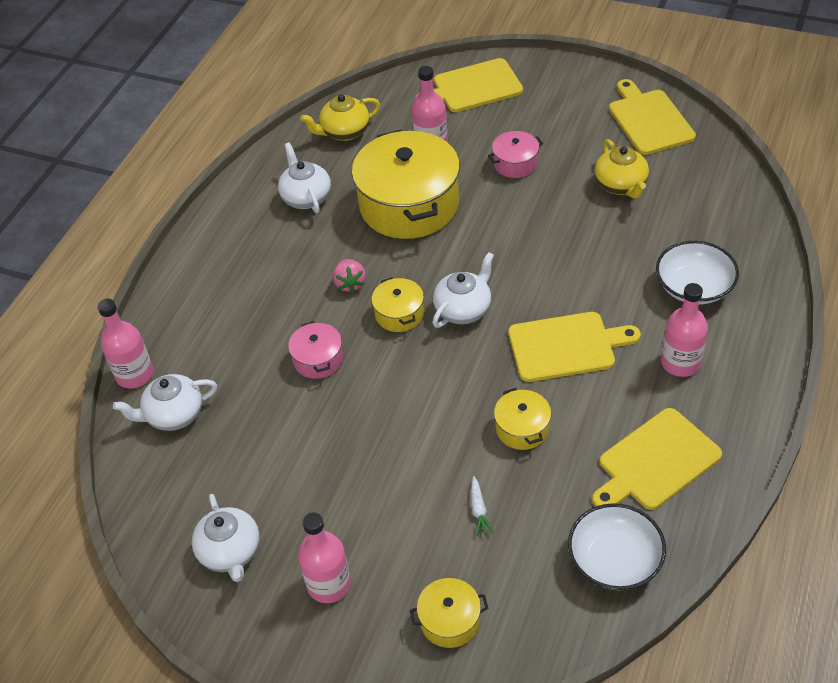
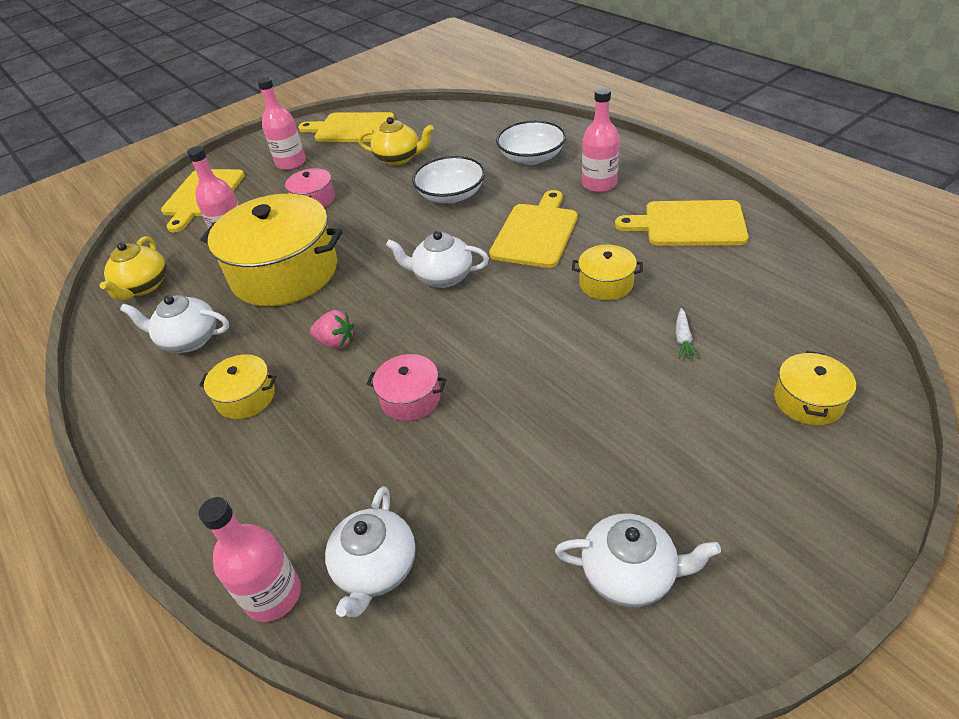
camera: 60 degrees left, 5 degrees down
pink bottle [298,512,351,603] -> pink bottle moved to [257,77,306,170]
yellow pot [372,277,424,332] -> yellow pot moved to [199,354,276,419]
white teapot [433,252,494,328] -> white teapot turned 60 degrees counterclockwise [386,231,489,288]
white carrot [471,476,494,536] -> white carrot turned 75 degrees clockwise [675,308,699,359]
white bowl [568,503,666,590] -> white bowl moved to [412,156,485,203]
yellow cutting board [592,408,722,510] -> yellow cutting board turned 105 degrees clockwise [615,200,749,246]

+-------+

▸ WHAT IS BEING ASKED
Repeat the entries above exactly as written, but not their pictures.

▸ FINAL ANSWER
camera: 60 degrees left, 5 degrees down
pink bottle [298,512,351,603] -> pink bottle moved to [257,77,306,170]
yellow pot [372,277,424,332] -> yellow pot moved to [199,354,276,419]
white teapot [433,252,494,328] -> white teapot turned 60 degrees counterclockwise [386,231,489,288]
white carrot [471,476,494,536] -> white carrot turned 75 degrees clockwise [675,308,699,359]
white bowl [568,503,666,590] -> white bowl moved to [412,156,485,203]
yellow cutting board [592,408,722,510] -> yellow cutting board turned 105 degrees clockwise [615,200,749,246]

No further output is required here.